## Task directions
Copy out the records below exactly as they appear.
### The data
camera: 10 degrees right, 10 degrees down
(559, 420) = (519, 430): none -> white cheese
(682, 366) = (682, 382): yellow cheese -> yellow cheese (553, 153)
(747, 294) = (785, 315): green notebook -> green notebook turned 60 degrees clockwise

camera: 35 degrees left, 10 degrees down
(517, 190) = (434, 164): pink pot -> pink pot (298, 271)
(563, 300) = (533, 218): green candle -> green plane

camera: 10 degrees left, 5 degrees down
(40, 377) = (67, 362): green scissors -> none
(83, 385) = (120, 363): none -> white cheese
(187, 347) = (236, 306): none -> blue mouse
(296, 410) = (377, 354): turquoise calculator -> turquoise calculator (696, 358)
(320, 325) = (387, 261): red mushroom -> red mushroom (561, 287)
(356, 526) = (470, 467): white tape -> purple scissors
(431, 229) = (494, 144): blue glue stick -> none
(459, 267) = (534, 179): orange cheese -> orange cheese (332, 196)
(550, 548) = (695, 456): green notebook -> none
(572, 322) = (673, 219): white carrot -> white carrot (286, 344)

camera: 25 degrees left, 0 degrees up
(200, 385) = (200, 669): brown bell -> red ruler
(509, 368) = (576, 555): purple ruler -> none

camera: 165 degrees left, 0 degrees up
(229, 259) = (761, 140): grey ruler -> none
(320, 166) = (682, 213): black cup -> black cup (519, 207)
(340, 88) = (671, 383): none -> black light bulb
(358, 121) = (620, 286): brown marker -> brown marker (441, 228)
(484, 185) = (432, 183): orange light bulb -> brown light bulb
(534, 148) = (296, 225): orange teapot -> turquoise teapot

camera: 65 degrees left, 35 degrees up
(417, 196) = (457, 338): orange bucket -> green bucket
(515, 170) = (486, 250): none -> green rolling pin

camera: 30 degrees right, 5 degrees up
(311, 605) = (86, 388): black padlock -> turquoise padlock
######
## Task answer
camera: 10 degrees right, 10 degrees down
(559, 420) = (519, 430): none -> white cheese
(682, 366) = (682, 382): yellow cheese -> yellow cheese (553, 153)
(747, 294) = (785, 315): green notebook -> green notebook turned 60 degrees clockwise

camera: 35 degrees left, 10 degrees down
(517, 190) = (434, 164): pink pot -> pink pot (298, 271)
(563, 300) = (533, 218): green candle -> green plane

camera: 10 degrees left, 5 degrees down
(40, 377) = (67, 362): green scissors -> none
(83, 385) = (120, 363): none -> white cheese
(187, 347) = (236, 306): none -> blue mouse
(296, 410) = (377, 354): turquoise calculator -> turquoise calculator (696, 358)
(320, 325) = (387, 261): red mushroom -> red mushroom (561, 287)
(356, 526) = (470, 467): white tape -> purple scissors
(431, 229) = (494, 144): blue glue stick -> none
(459, 267) = (534, 179): orange cheese -> orange cheese (332, 196)
(550, 548) = (695, 456): green notebook -> none
(572, 322) = (673, 219): white carrot -> white carrot (286, 344)

camera: 25 degrees left, 0 degrees up
(200, 385) = (200, 669): brown bell -> red ruler
(509, 368) = (576, 555): purple ruler -> none

camera: 165 degrees left, 0 degrees up
(229, 259) = (761, 140): grey ruler -> none
(320, 166) = (682, 213): black cup -> black cup (519, 207)
(340, 88) = (671, 383): none -> black light bulb
(358, 121) = (620, 286): brown marker -> brown marker (441, 228)
(484, 185) = (432, 183): orange light bulb -> brown light bulb
(534, 148) = (296, 225): orange teapot -> turquoise teapot

camera: 65 degrees left, 35 degrees up
(417, 196) = (457, 338): orange bucket -> green bucket
(515, 170) = (486, 250): none -> green rolling pin

camera: 30 degrees right, 5 degrees up
(311, 605) = (86, 388): black padlock -> turquoise padlock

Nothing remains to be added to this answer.